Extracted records
= = = =
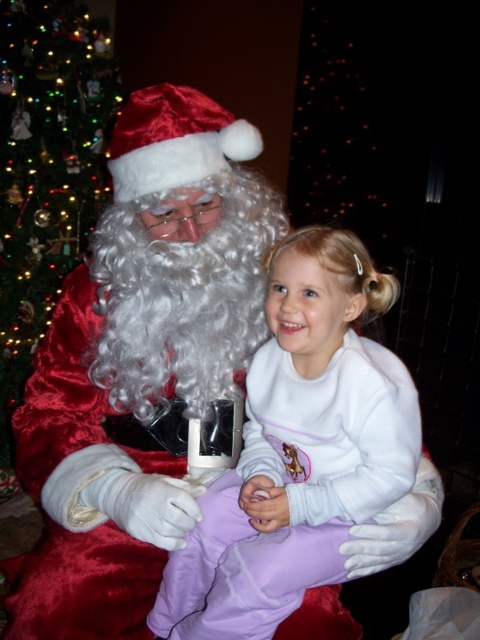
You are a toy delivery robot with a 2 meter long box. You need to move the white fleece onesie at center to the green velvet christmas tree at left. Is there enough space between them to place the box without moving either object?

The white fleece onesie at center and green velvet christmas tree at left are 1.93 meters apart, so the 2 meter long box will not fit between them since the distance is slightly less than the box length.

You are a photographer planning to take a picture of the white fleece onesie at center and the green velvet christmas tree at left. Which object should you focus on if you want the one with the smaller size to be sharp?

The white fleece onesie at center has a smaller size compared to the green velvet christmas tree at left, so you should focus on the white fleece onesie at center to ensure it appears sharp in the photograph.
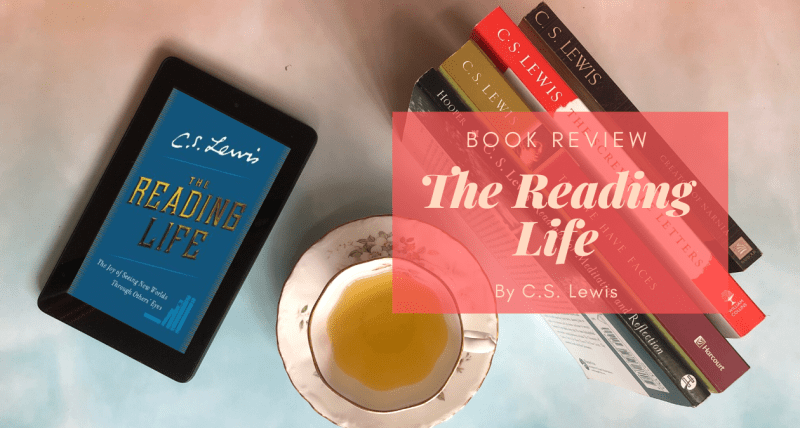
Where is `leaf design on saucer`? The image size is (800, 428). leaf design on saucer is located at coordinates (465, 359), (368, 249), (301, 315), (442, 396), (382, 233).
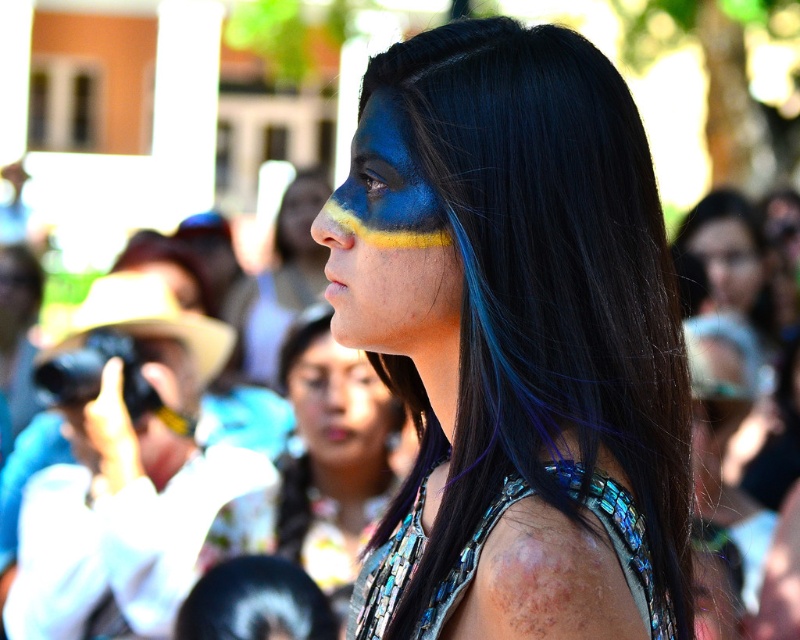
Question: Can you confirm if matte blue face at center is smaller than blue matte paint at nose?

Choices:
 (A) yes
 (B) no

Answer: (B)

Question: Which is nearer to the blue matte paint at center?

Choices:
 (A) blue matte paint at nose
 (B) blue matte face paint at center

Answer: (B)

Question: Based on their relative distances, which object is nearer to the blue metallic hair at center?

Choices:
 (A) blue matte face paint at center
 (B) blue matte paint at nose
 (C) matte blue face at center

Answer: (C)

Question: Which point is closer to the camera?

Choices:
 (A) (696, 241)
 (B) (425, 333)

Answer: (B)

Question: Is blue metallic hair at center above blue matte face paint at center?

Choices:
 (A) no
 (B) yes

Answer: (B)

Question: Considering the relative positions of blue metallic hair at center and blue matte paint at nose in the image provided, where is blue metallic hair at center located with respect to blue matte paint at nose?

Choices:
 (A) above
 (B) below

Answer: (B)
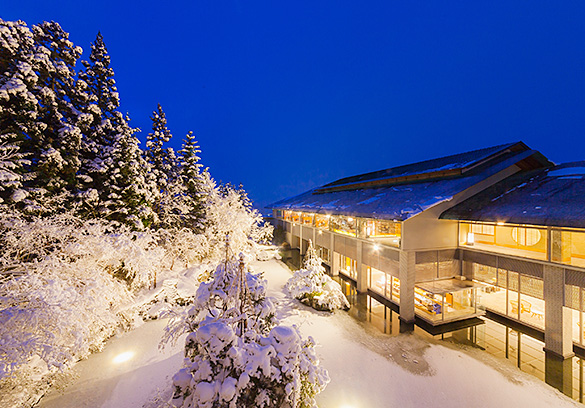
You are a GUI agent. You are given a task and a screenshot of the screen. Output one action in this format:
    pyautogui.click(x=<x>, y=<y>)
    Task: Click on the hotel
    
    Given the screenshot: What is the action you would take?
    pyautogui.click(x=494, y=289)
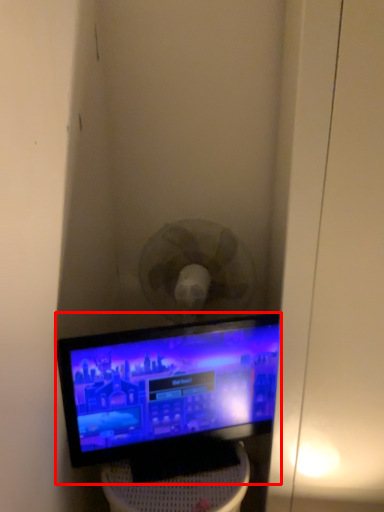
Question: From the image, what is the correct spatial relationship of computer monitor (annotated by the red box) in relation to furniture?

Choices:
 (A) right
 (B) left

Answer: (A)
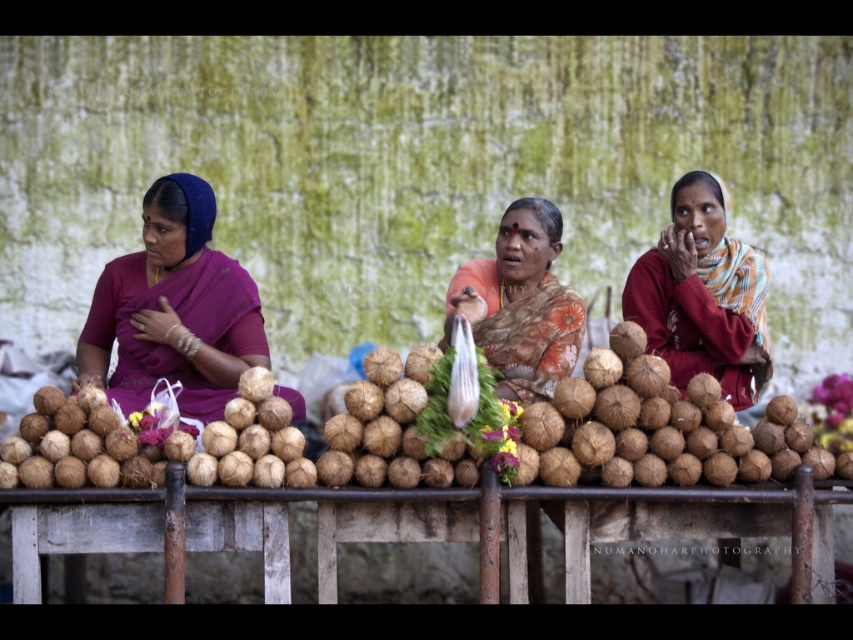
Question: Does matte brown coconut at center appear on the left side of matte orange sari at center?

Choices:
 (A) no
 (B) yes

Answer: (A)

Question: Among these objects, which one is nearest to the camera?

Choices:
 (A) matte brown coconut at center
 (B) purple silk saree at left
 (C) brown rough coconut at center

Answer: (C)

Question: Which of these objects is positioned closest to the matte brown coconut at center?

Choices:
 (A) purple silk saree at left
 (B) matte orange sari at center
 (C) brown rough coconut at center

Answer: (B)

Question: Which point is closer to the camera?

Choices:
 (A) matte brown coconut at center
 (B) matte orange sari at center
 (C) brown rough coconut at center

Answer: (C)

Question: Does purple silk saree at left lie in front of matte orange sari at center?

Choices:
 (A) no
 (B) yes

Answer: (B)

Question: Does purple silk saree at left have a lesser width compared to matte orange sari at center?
= = = =
- _Exercise_
Repeat the data above word for word, from the line with "Given the screenshot: What" to the line with "Question: Among these", including both of those lines. Leave the pictures out of your answer.

- _Task output_
    Given the screenshot: What is the action you would take?
    pyautogui.click(x=494, y=289)
Question: From the image, what is the correct spatial relationship of computer monitor (annotated by the red box) in relation to furniture?

Choices:
 (A) right
 (B) left

Answer: (A)
Question: Does matte brown coconut at center appear on the left side of matte orange sari at center?

Choices:
 (A) no
 (B) yes

Answer: (A)

Question: Among these objects, which one is nearest to the camera?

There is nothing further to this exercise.